== Task objective ==
Scan the data below and work out how many of its lines contain the word "none". Give only that number.

== The data ==
----------
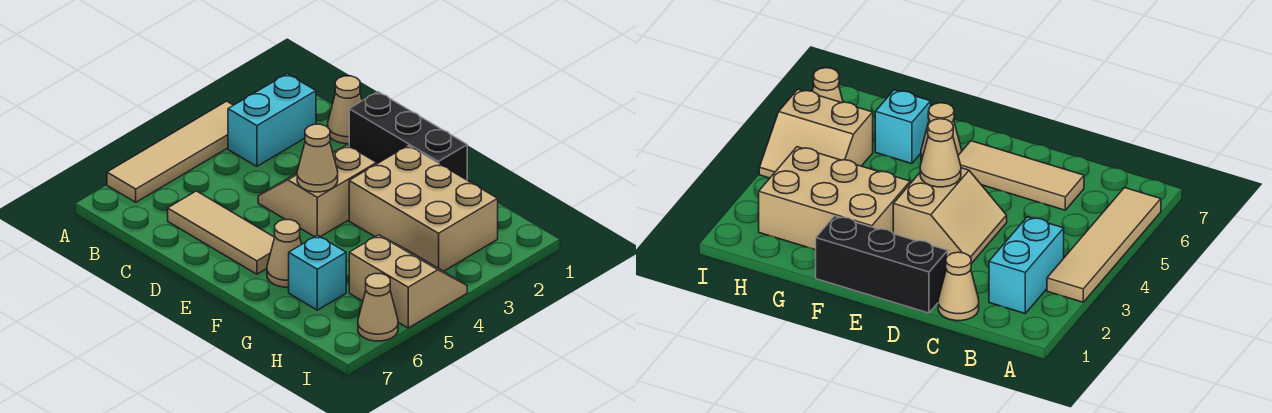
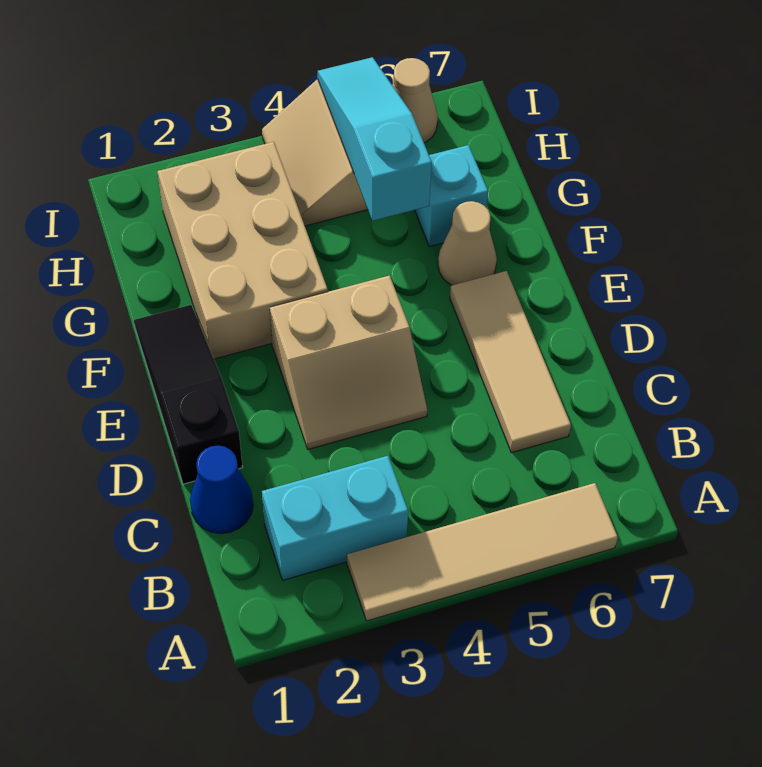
tan cone C1 level 1 -> blue cone C1 level 1
black brick D1:F1 level 1 -> black slope D1:F1 level 1 top D
tan cone E4 level 2 -> none
none -> cyan slope G5:I5 level 2 top G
----------
== Solution to this exercise ==
2